(Scene image comparisons)
····················
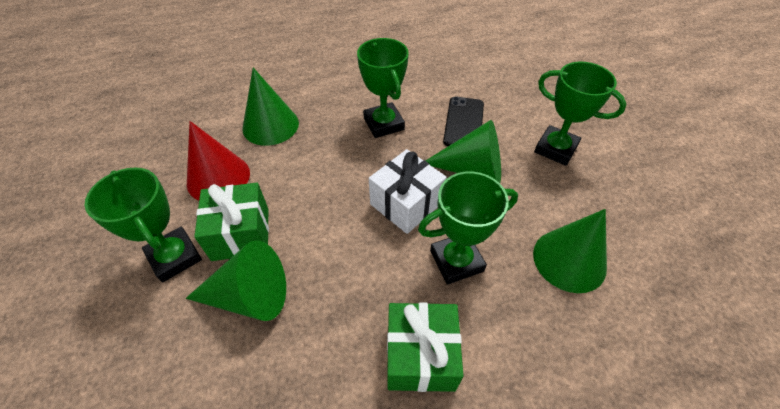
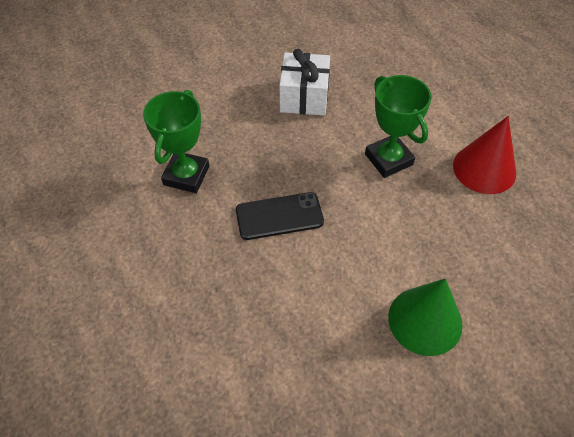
green cone: 4 -> 1
green gift: 2 -> 0
green trophy: 4 -> 2

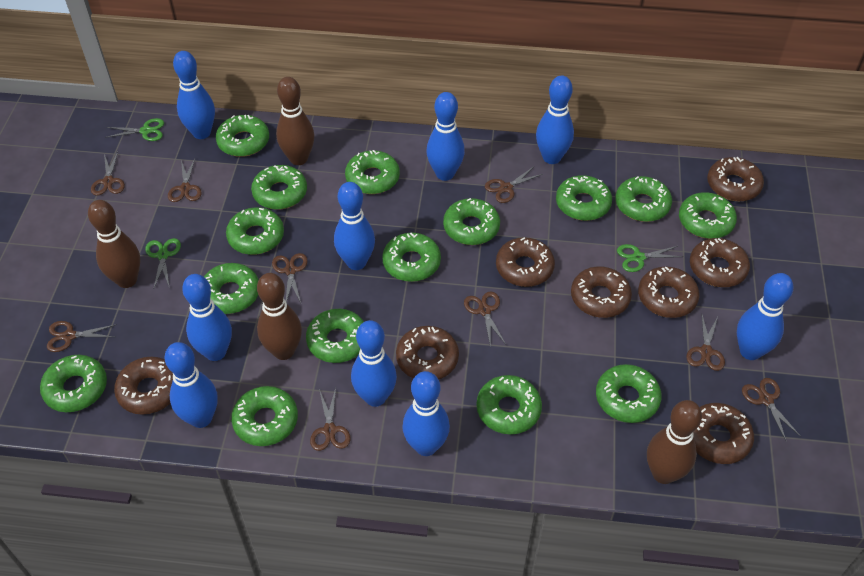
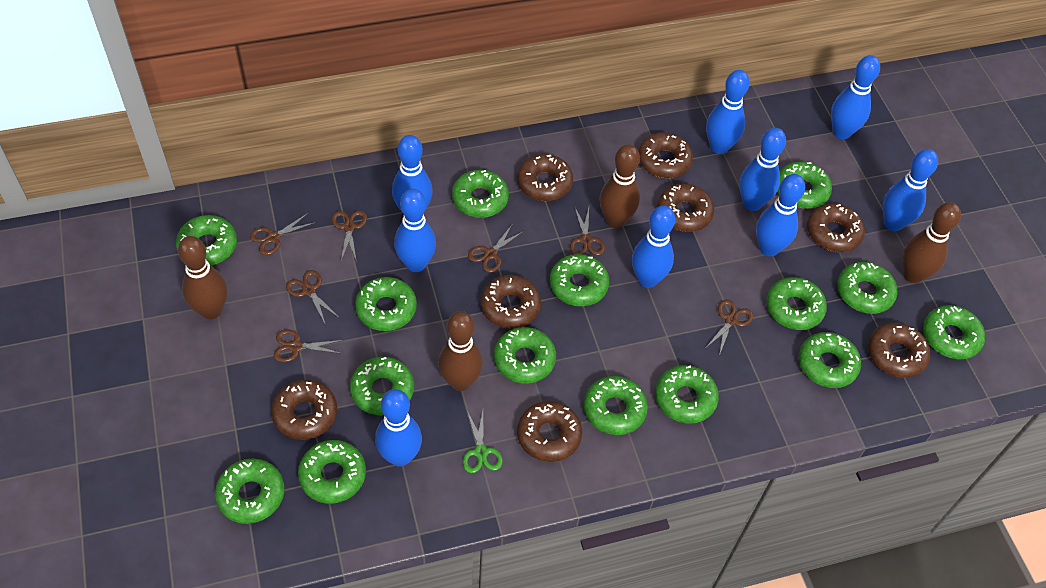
brown scissors: 9 -> 7
green scissors: 3 -> 1

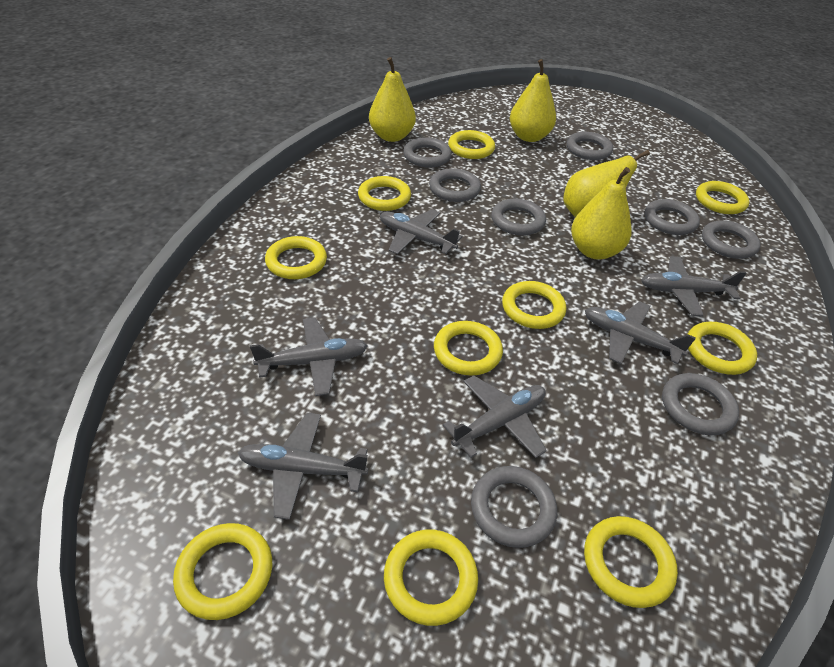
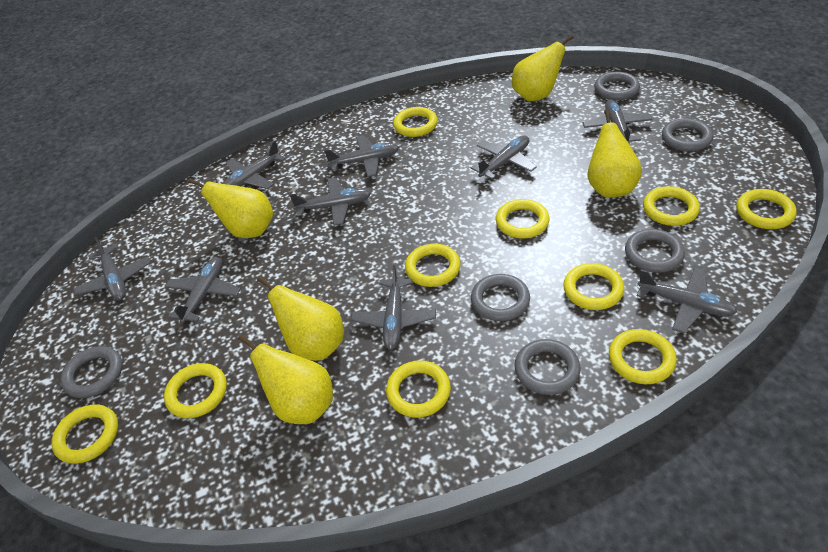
grey plane: 6 -> 9
grey ring: 8 -> 6
yellow pear: 4 -> 5

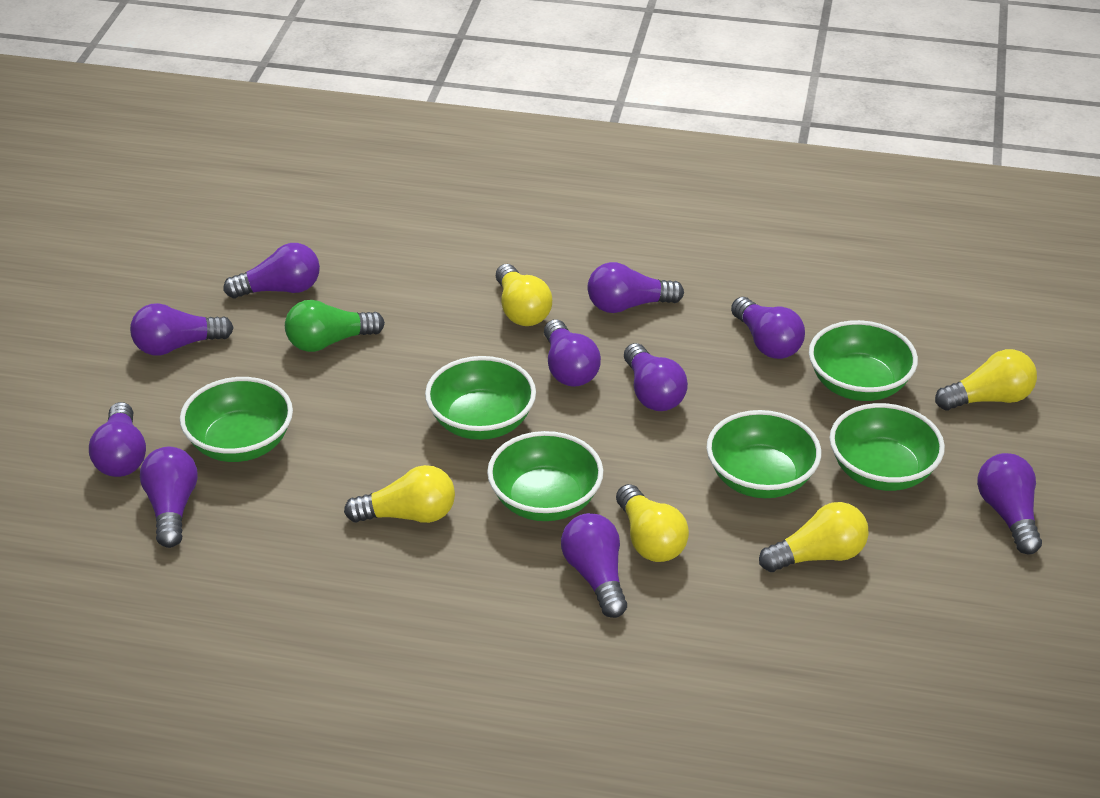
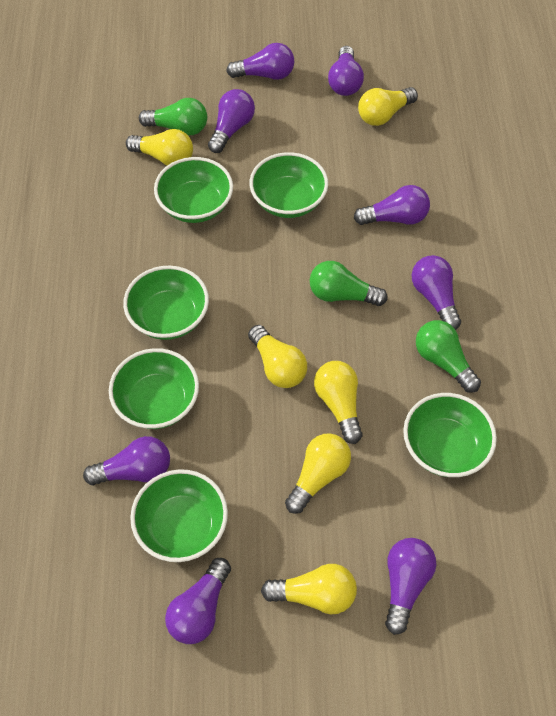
green light bulb: 1 -> 3
purple light bulb: 10 -> 8
yellow light bulb: 5 -> 6

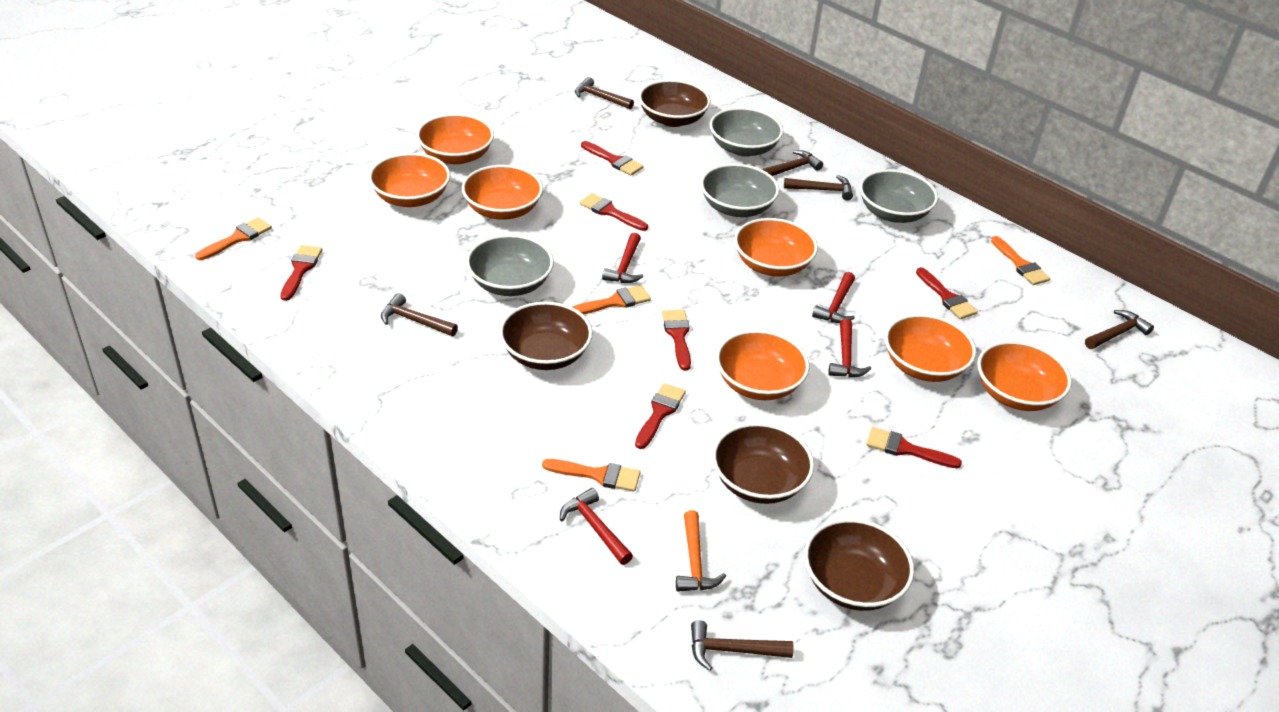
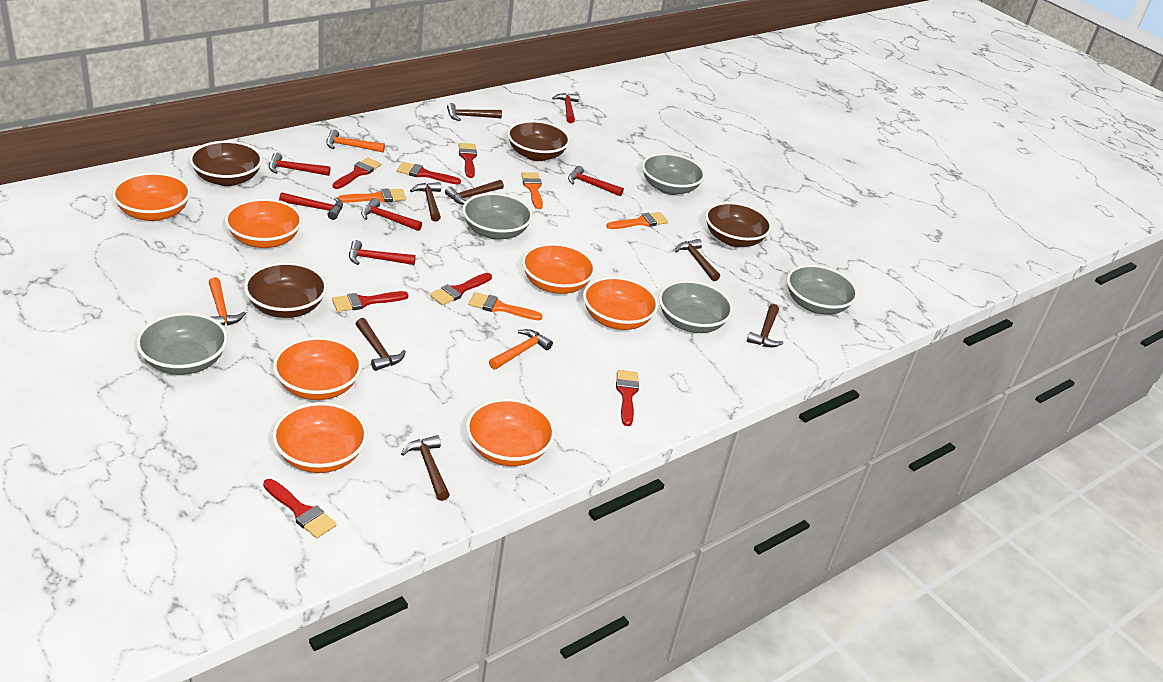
brown hammer: 6 -> 7
grey bowl: 4 -> 5
orange hammer: 1 -> 3
red hammer: 4 -> 6

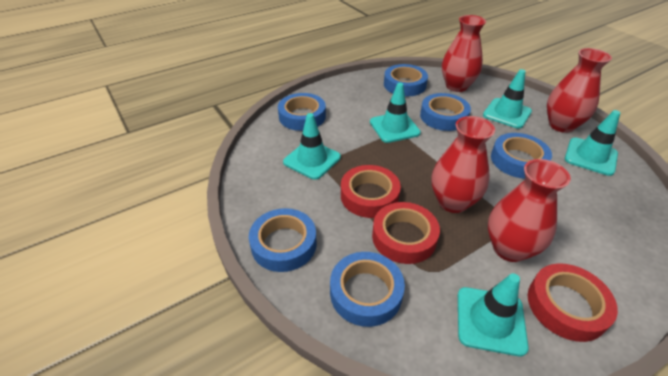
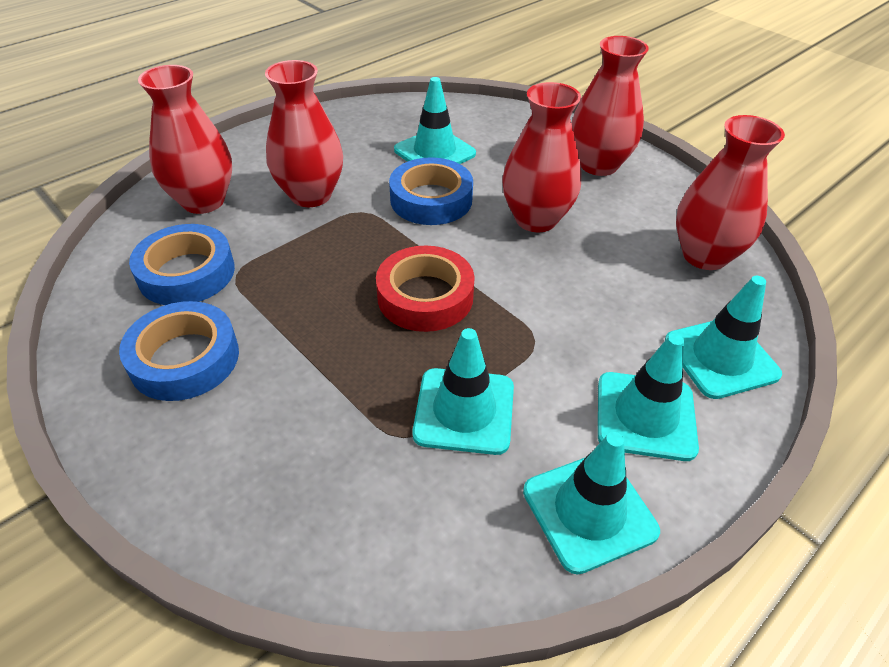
blue tape: 6 -> 3
red tape: 3 -> 1
red vase: 4 -> 5

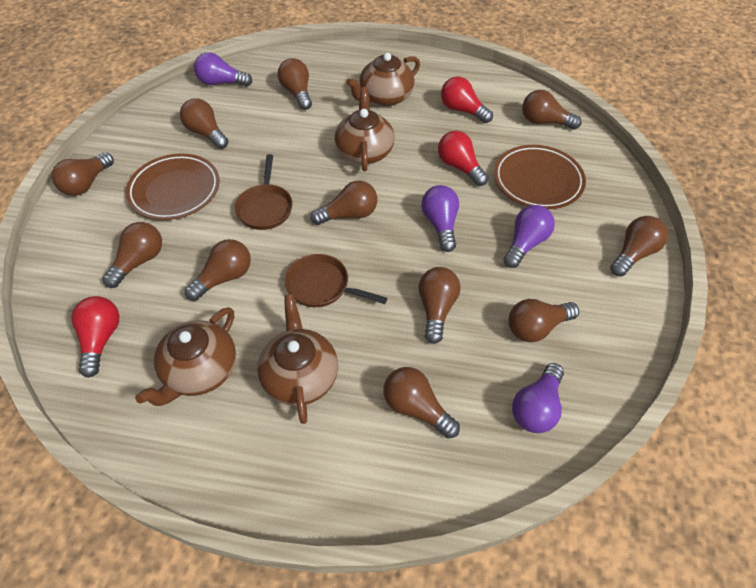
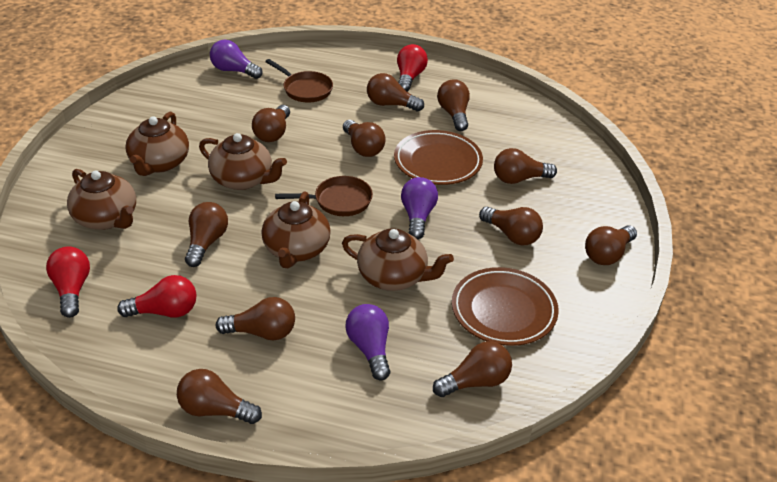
brown teapot: 4 -> 5
purple light bulb: 4 -> 3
····················
* [INSTRUCTIONS TO FOLLOW] Set each line of the records down again exactly as it reads. Omit the pictures.

* [SOLVED PROBLEM]
green cone: 4 -> 1
green gift: 2 -> 0
green trophy: 4 -> 2

brown scissors: 9 -> 7
green scissors: 3 -> 1

grey plane: 6 -> 9
grey ring: 8 -> 6
yellow pear: 4 -> 5

green light bulb: 1 -> 3
purple light bulb: 10 -> 8
yellow light bulb: 5 -> 6

brown hammer: 6 -> 7
grey bowl: 4 -> 5
orange hammer: 1 -> 3
red hammer: 4 -> 6

blue tape: 6 -> 3
red tape: 3 -> 1
red vase: 4 -> 5

brown teapot: 4 -> 5
purple light bulb: 4 -> 3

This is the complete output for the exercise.